Questions on the geometry of scenes
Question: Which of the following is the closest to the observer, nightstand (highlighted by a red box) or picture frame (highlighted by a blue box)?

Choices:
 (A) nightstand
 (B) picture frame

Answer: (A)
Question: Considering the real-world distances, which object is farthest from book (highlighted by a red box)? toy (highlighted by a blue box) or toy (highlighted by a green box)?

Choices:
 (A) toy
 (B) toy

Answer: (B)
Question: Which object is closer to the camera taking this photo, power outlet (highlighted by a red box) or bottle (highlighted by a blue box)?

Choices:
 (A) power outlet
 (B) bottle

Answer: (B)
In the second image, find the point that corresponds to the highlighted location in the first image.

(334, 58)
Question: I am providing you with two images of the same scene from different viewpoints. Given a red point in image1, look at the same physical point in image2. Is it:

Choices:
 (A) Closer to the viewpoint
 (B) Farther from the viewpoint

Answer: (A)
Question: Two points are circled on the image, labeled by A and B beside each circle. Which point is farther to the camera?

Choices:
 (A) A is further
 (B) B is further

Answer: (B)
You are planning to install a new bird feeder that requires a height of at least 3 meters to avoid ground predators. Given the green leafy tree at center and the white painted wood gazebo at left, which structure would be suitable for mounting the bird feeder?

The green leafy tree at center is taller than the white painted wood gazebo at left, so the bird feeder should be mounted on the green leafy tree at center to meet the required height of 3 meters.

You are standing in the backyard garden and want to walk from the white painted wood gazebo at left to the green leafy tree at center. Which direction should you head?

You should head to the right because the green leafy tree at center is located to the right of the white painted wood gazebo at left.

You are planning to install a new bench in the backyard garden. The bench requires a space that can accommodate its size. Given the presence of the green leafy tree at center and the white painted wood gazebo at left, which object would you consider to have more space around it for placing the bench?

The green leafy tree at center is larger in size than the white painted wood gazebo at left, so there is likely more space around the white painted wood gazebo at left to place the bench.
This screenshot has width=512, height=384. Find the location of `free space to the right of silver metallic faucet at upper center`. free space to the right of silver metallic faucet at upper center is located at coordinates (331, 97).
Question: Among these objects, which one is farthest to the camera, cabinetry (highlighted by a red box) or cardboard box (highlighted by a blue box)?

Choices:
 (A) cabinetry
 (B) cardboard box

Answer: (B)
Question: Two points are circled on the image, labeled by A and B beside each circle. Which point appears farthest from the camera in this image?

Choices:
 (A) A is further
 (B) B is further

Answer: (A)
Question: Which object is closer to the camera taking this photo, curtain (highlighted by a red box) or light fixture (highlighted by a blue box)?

Set exercise: Report every line in the entries above that contains the word "head", copying each such line in full.

Output of the task:
You are standing in the backyard garden and want to walk from the white painted wood gazebo at left to the green leafy tree at center. Which direction should you head?
You should head to the right because the green leafy tree at center is located to the right of the white painted wood gazebo at left.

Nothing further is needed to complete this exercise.